* [WHAT TO PRODUCE]:
Where a picture appears, leave it out, and transcribe all the lines below exactly.

###

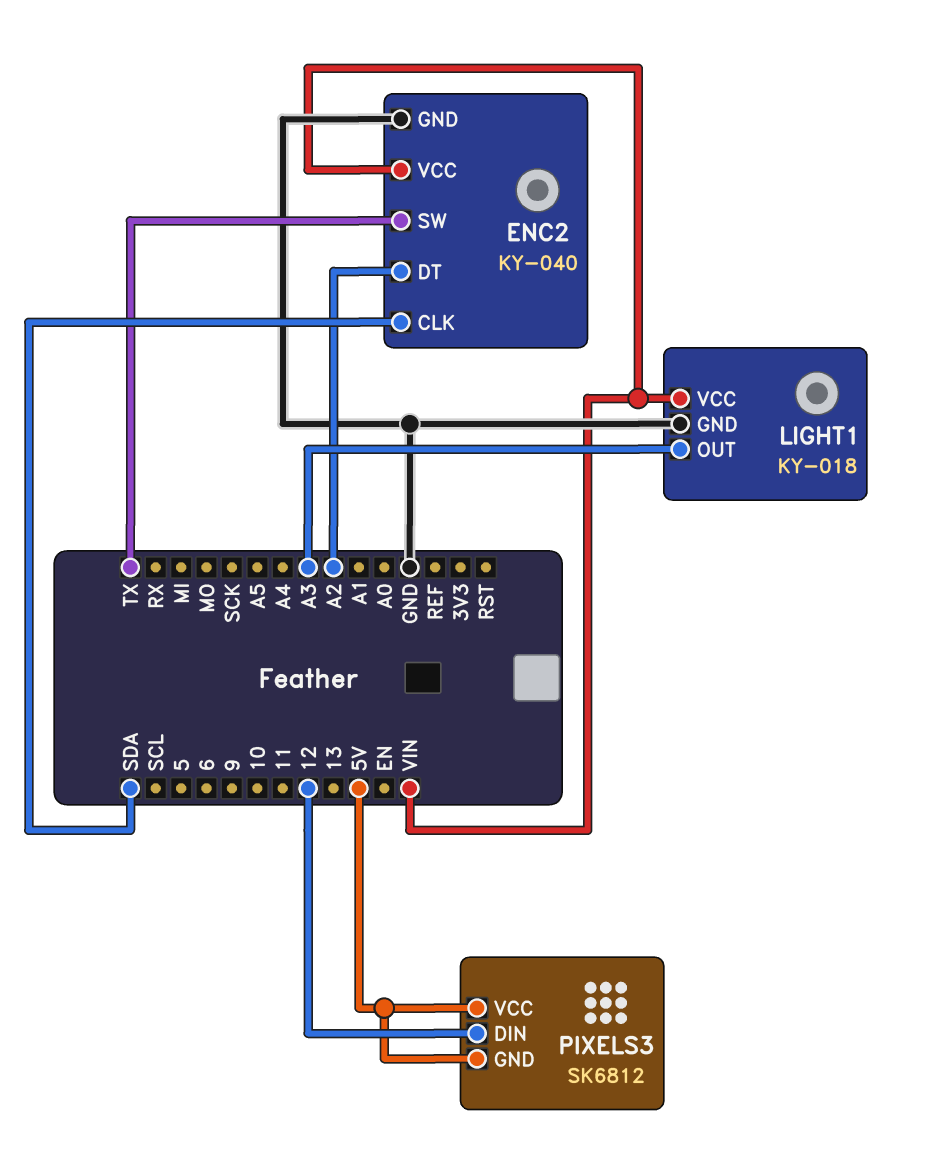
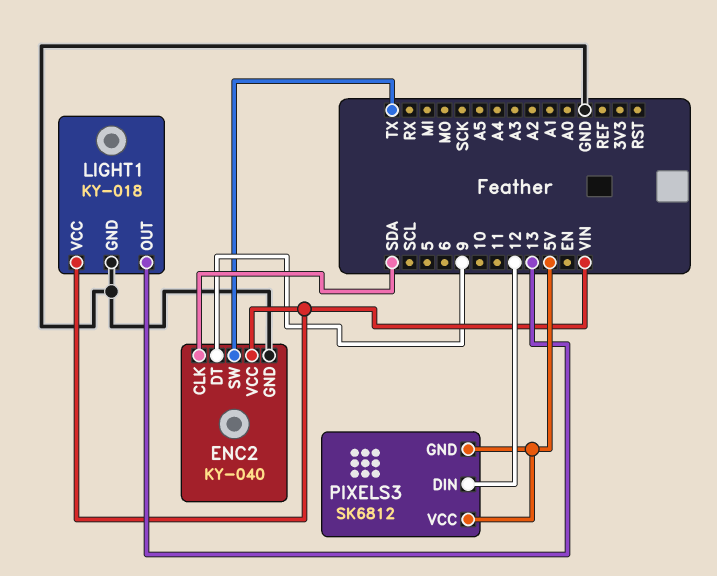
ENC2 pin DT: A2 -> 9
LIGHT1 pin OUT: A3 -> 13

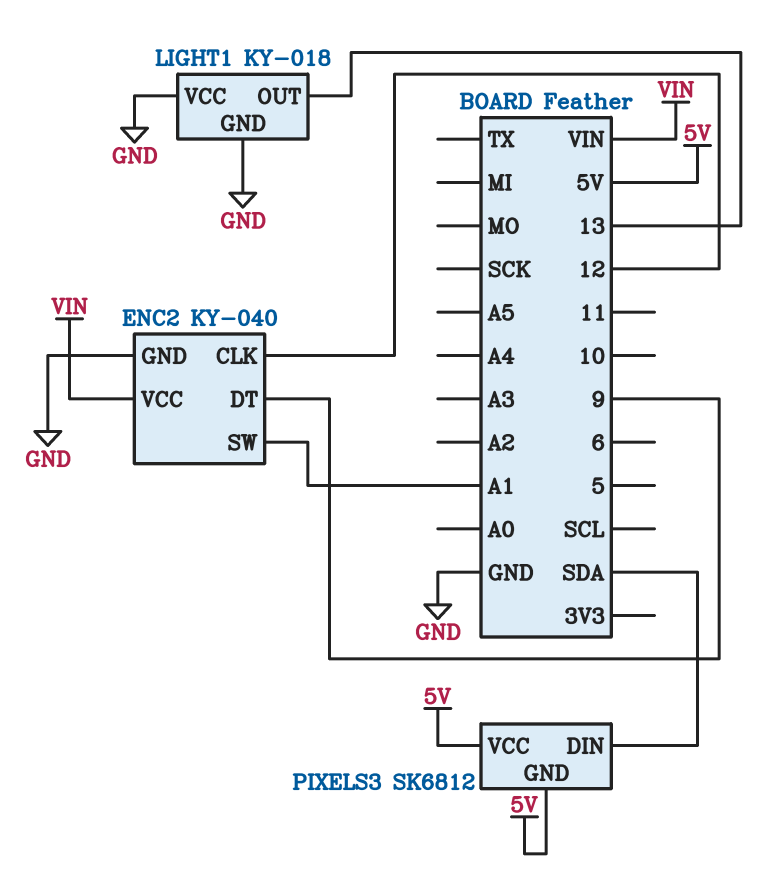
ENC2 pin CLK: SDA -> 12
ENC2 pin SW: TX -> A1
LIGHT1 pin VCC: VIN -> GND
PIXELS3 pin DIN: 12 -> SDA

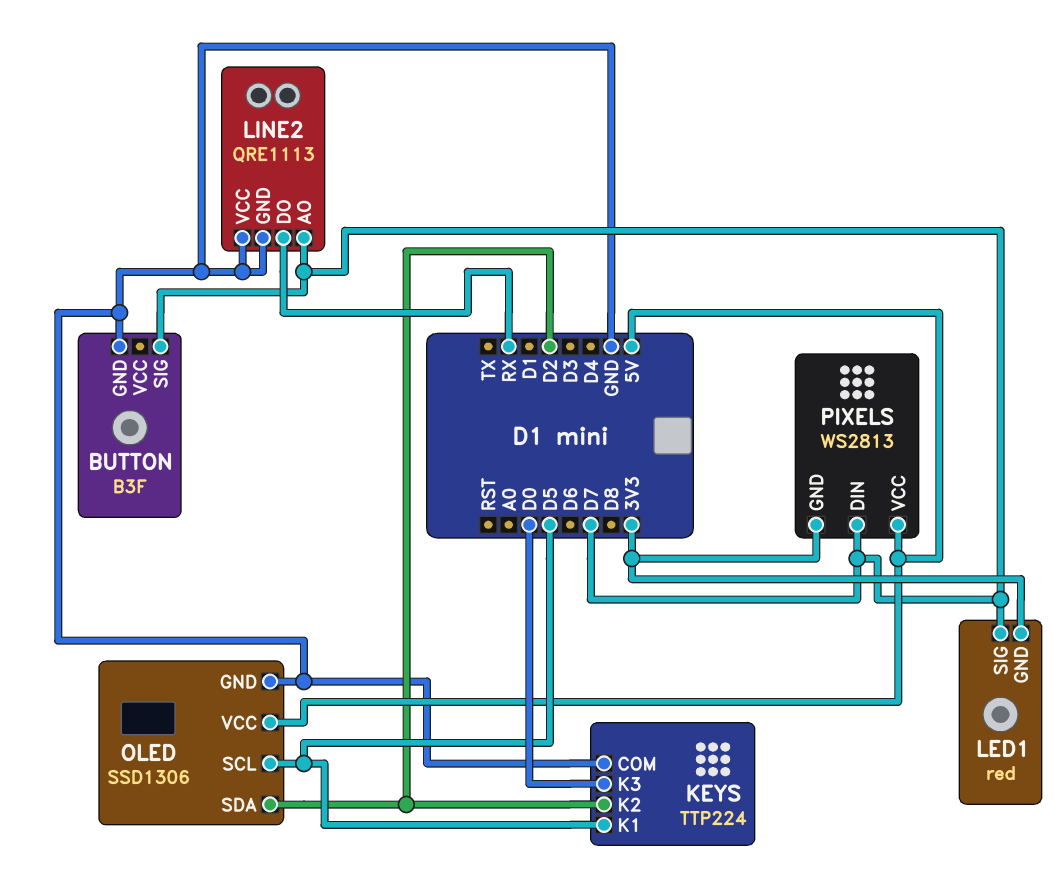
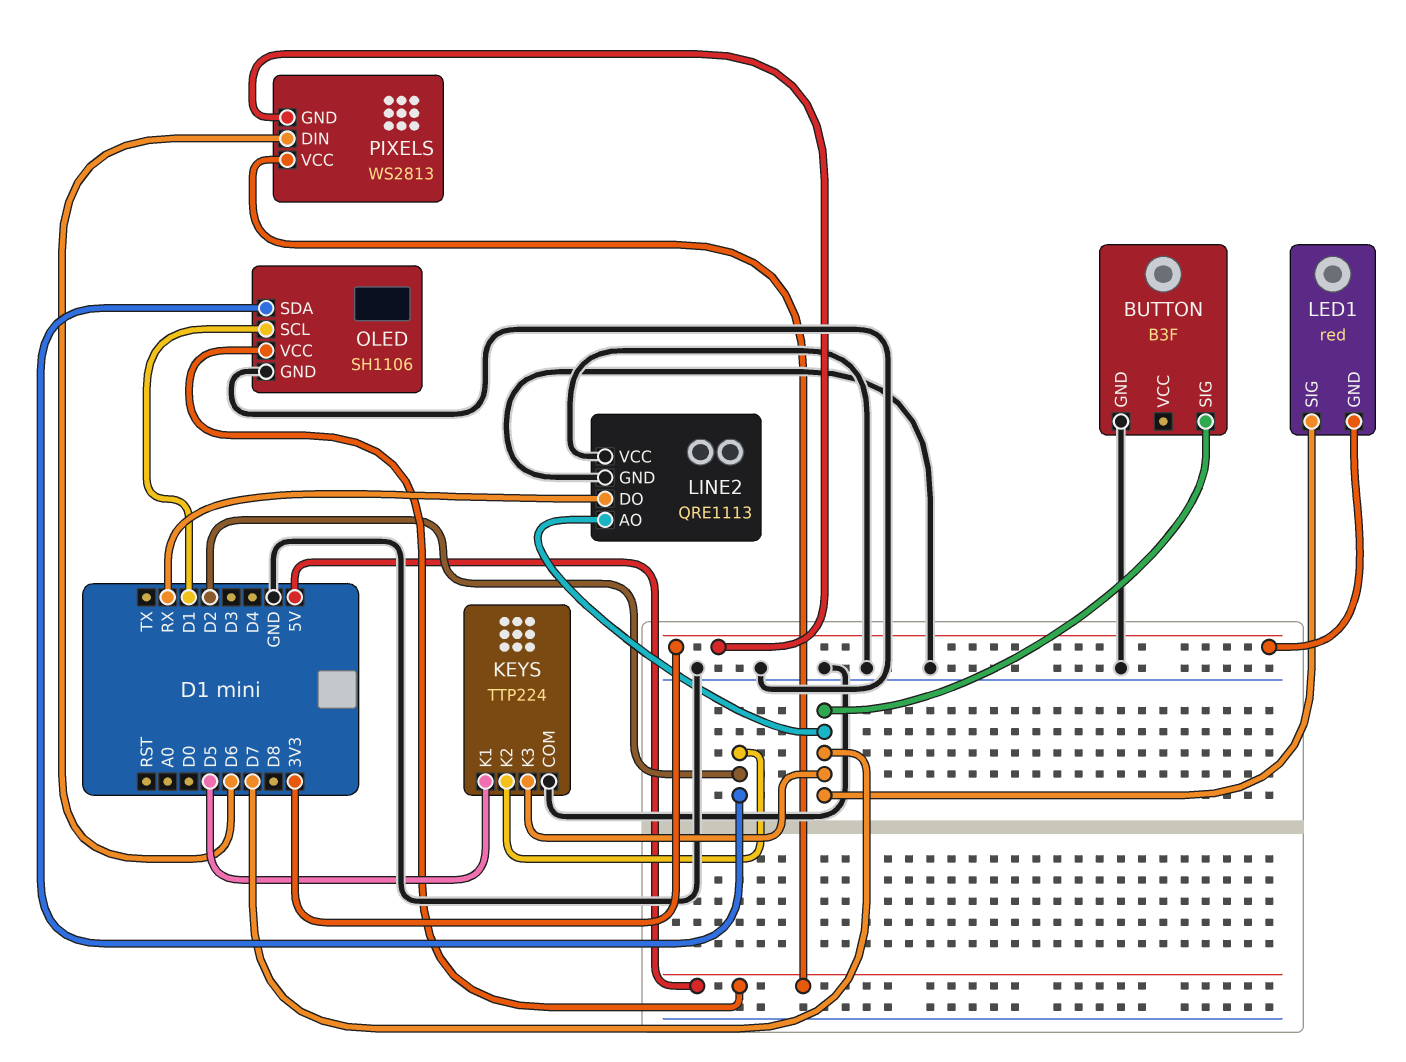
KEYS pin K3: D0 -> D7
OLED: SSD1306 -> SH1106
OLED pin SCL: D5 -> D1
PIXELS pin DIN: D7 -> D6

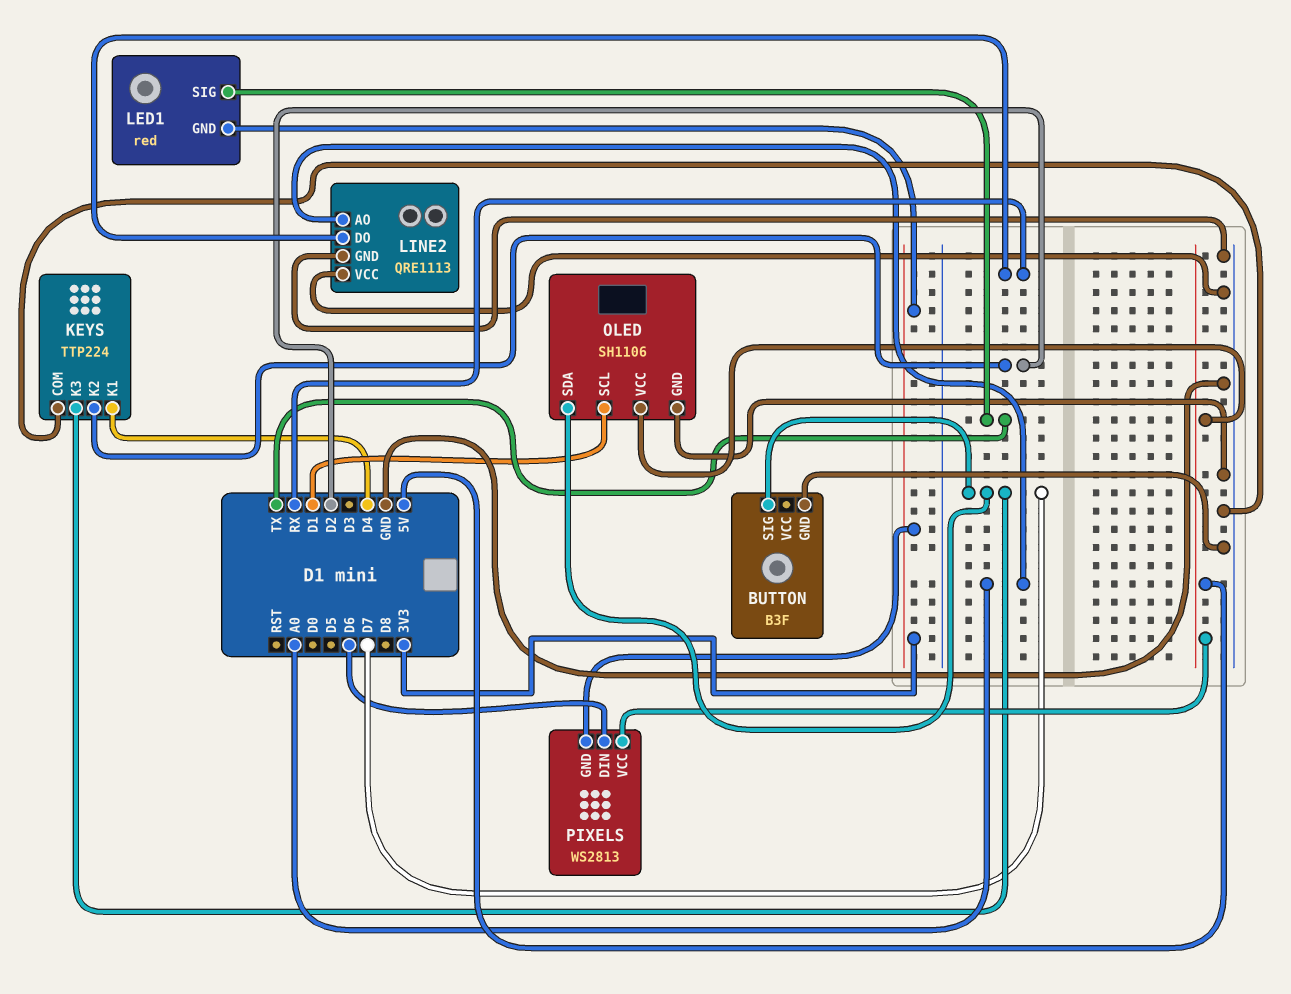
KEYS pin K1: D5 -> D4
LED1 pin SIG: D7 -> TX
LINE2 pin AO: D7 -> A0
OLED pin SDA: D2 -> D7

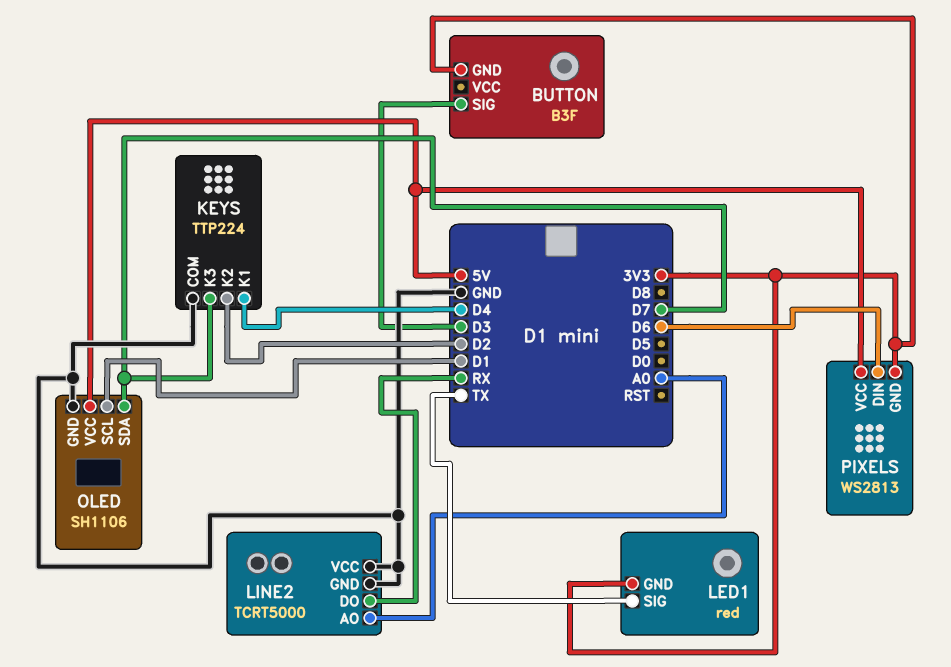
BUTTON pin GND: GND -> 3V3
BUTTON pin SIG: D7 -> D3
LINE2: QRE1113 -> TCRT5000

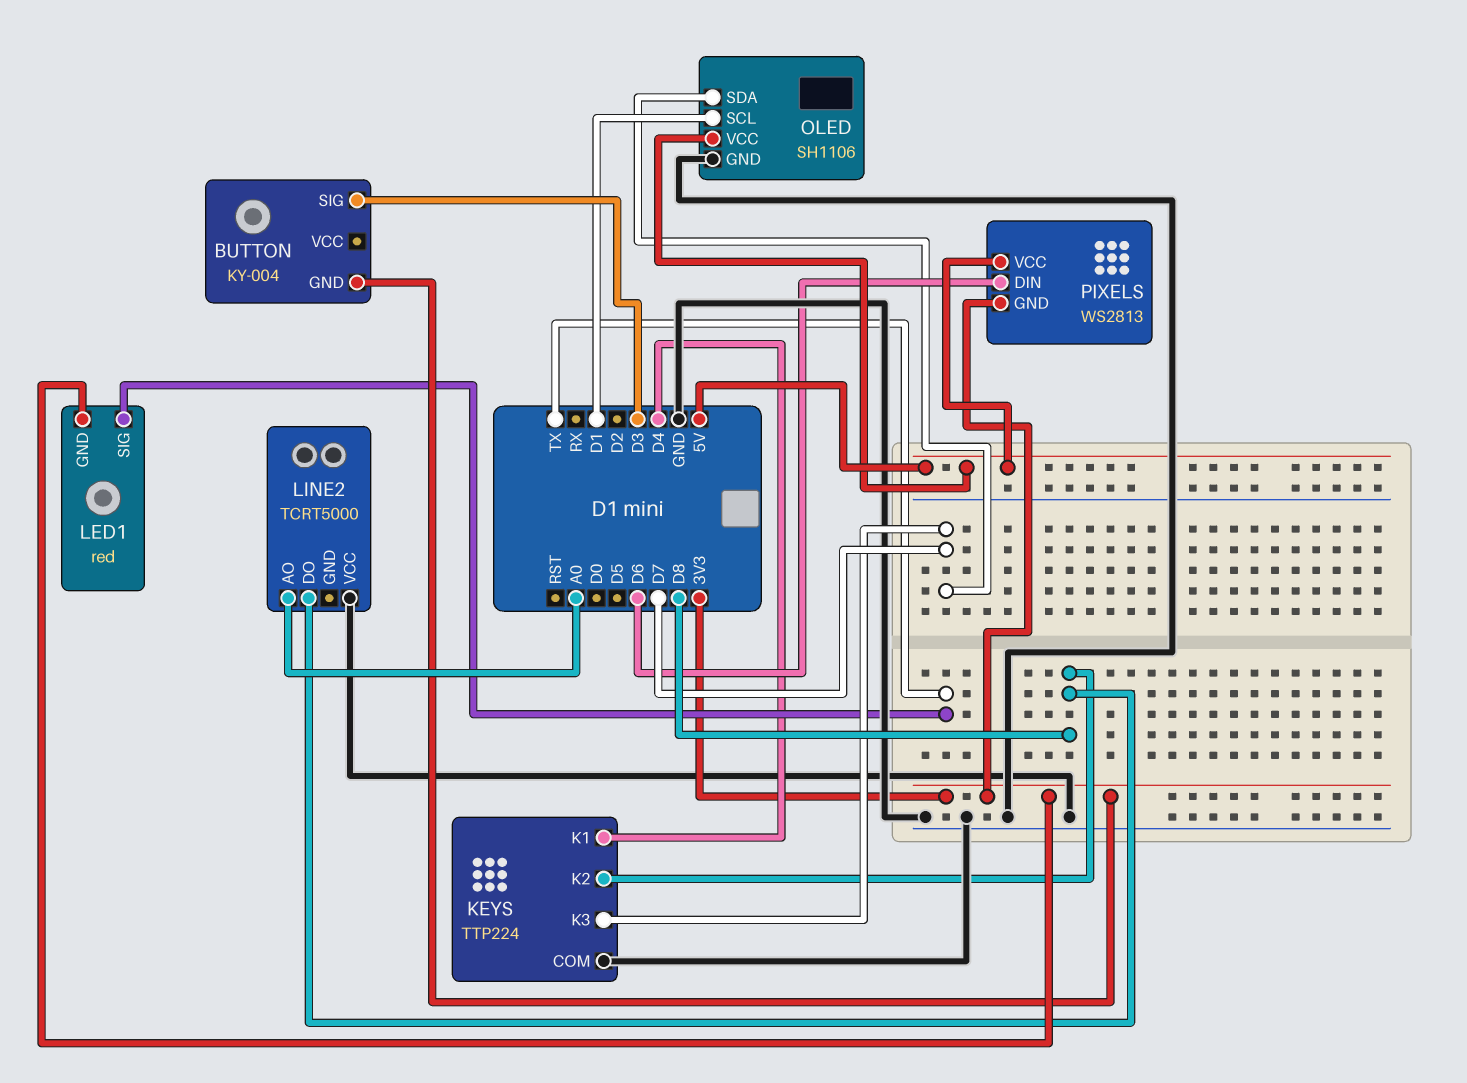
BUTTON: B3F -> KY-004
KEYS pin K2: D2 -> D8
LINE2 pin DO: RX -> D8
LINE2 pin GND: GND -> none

###

* [ANSWER TO THE PROBLEM]:
ENC2 pin DT: A2 -> 9
LIGHT1 pin OUT: A3 -> 13

ENC2 pin CLK: SDA -> 12
ENC2 pin SW: TX -> A1
LIGHT1 pin VCC: VIN -> GND
PIXELS3 pin DIN: 12 -> SDA

KEYS pin K3: D0 -> D7
OLED: SSD1306 -> SH1106
OLED pin SCL: D5 -> D1
PIXELS pin DIN: D7 -> D6

KEYS pin K1: D5 -> D4
LED1 pin SIG: D7 -> TX
LINE2 pin AO: D7 -> A0
OLED pin SDA: D2 -> D7

BUTTON pin GND: GND -> 3V3
BUTTON pin SIG: D7 -> D3
LINE2: QRE1113 -> TCRT5000

BUTTON: B3F -> KY-004
KEYS pin K2: D2 -> D8
LINE2 pin DO: RX -> D8
LINE2 pin GND: GND -> none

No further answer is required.